THE TASK: All lines holding the word "grey" in the listing below need to be copied.

DATA:
============================================================

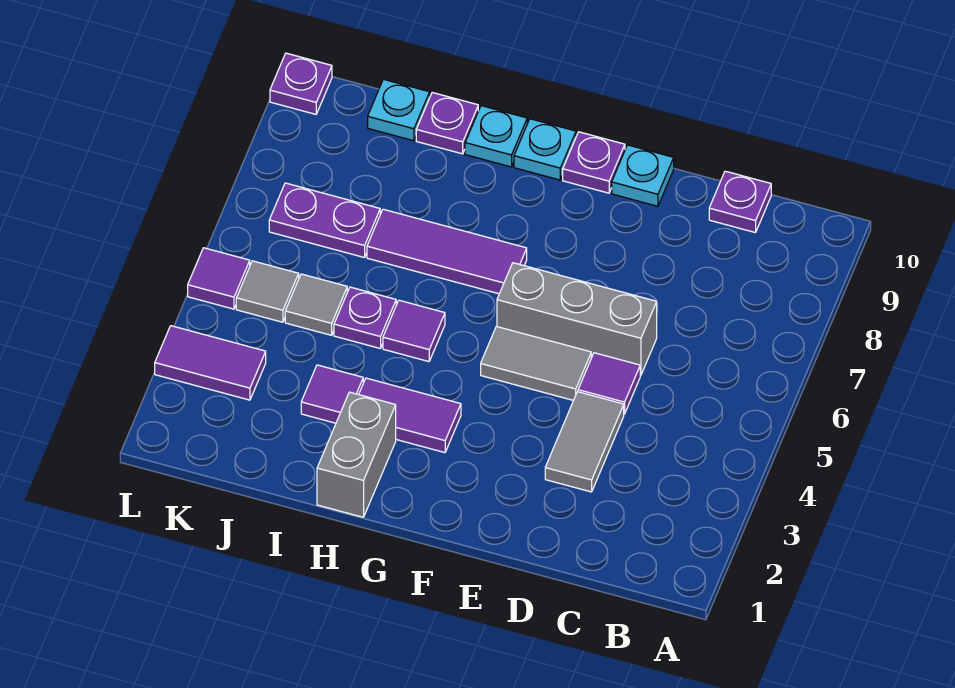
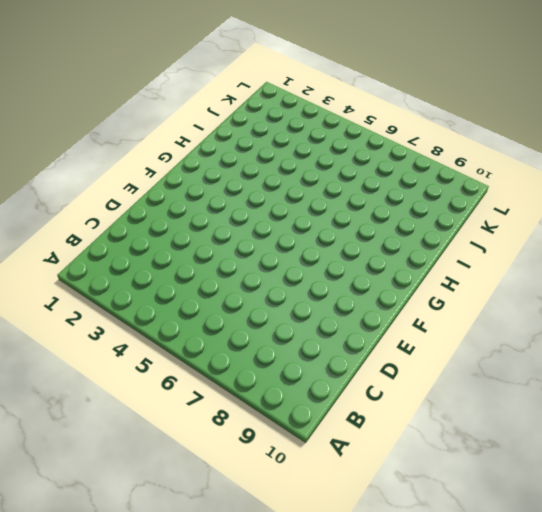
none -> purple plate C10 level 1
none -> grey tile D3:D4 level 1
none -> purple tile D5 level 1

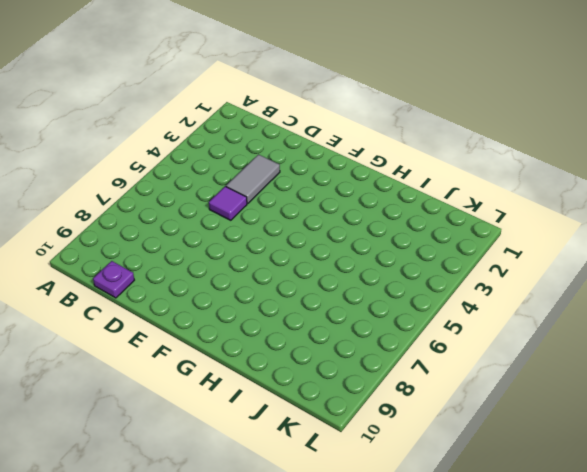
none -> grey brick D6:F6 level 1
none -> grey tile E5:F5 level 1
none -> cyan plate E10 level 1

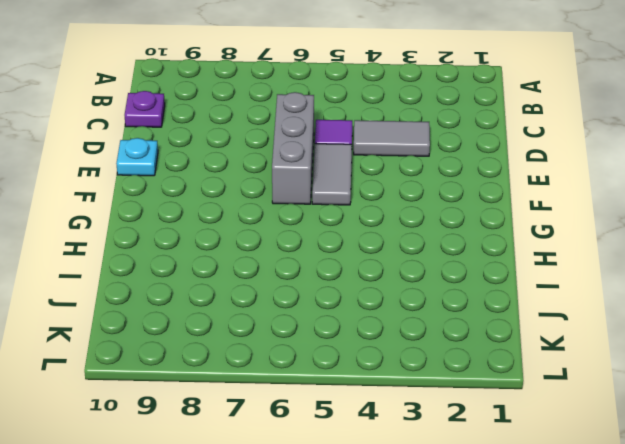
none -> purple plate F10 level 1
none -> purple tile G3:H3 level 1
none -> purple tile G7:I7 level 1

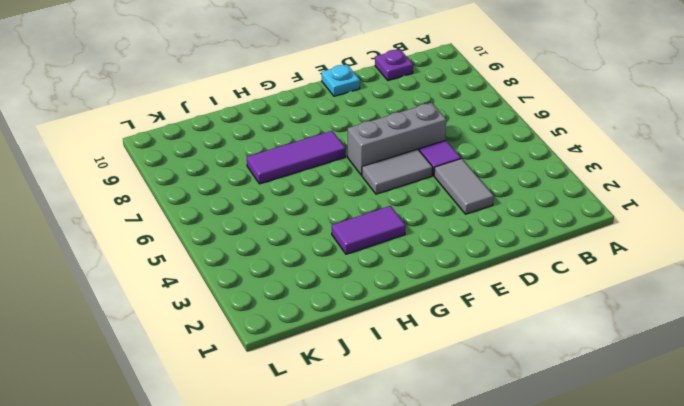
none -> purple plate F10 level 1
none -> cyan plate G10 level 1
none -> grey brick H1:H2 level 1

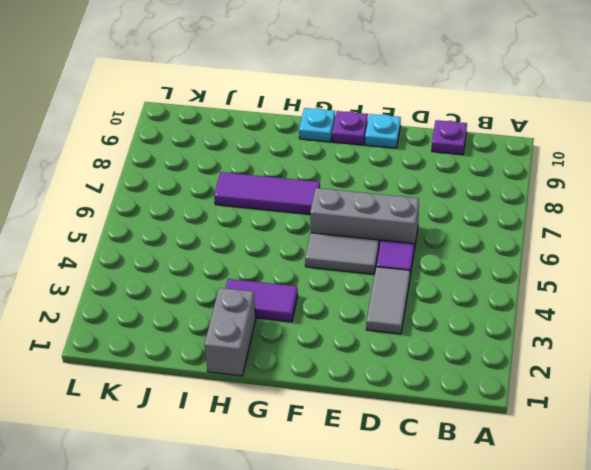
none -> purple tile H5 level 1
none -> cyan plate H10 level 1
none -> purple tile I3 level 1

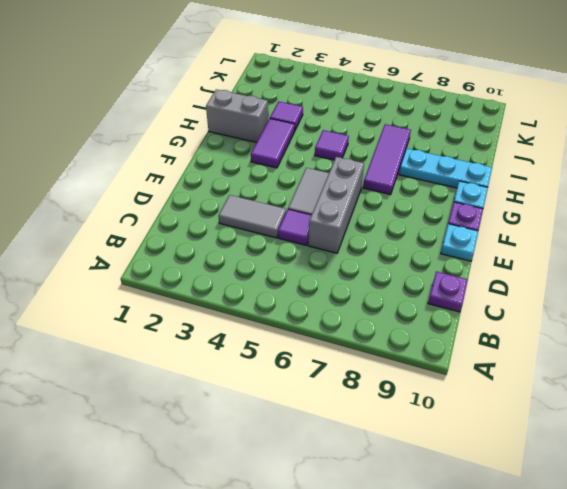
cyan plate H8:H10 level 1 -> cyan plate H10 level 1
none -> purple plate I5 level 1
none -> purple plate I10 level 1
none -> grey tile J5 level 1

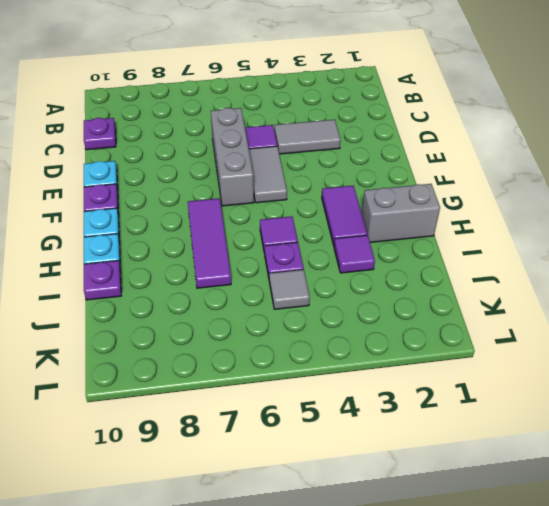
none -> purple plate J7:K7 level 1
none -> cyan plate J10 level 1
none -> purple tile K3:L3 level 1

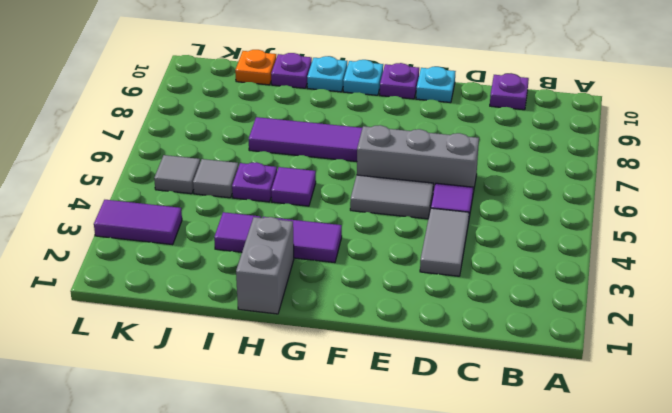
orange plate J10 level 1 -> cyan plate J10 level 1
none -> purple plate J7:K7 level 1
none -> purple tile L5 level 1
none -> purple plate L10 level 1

============================================================

RESPONSE BELOW:
none -> grey tile D3:D4 level 1
none -> grey brick D6:F6 level 1
none -> grey tile E5:F5 level 1
none -> grey brick H1:H2 level 1
none -> grey tile J5 level 1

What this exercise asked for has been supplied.